● Exercise prompt
Each line of the material below that holds the word "domino" needs to be copied.

● Provided material
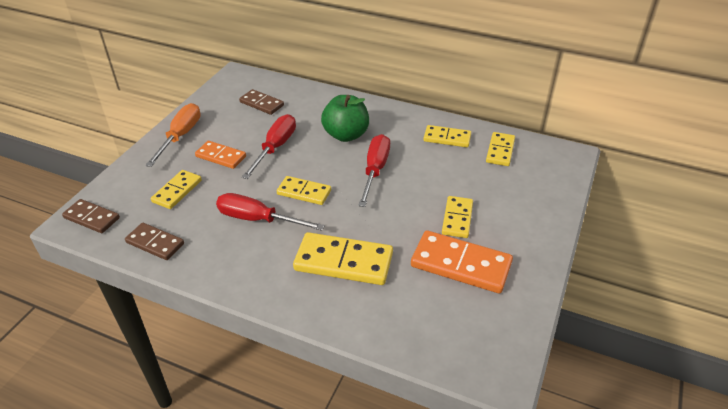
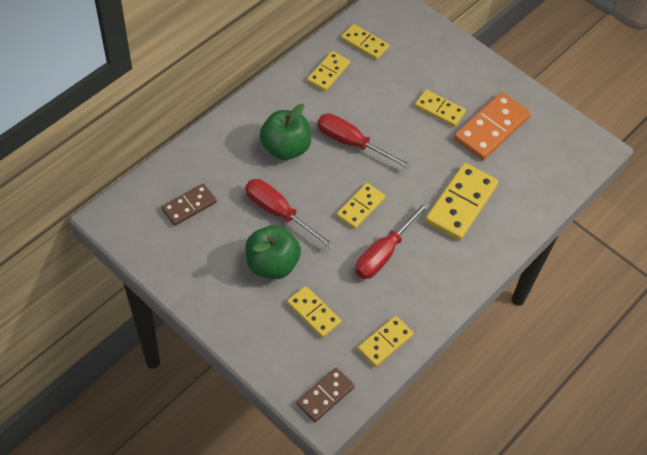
camera: 75 degrees left, 15 degrees up
(155, 243) = (385, 342): brown domino -> yellow domino
(180, 136) = (215, 295): orange screwdriver -> none
(221, 156) = (272, 264): orange domino -> green apple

● Answer box
(155, 243) = (385, 342): brown domino -> yellow domino
(221, 156) = (272, 264): orange domino -> green apple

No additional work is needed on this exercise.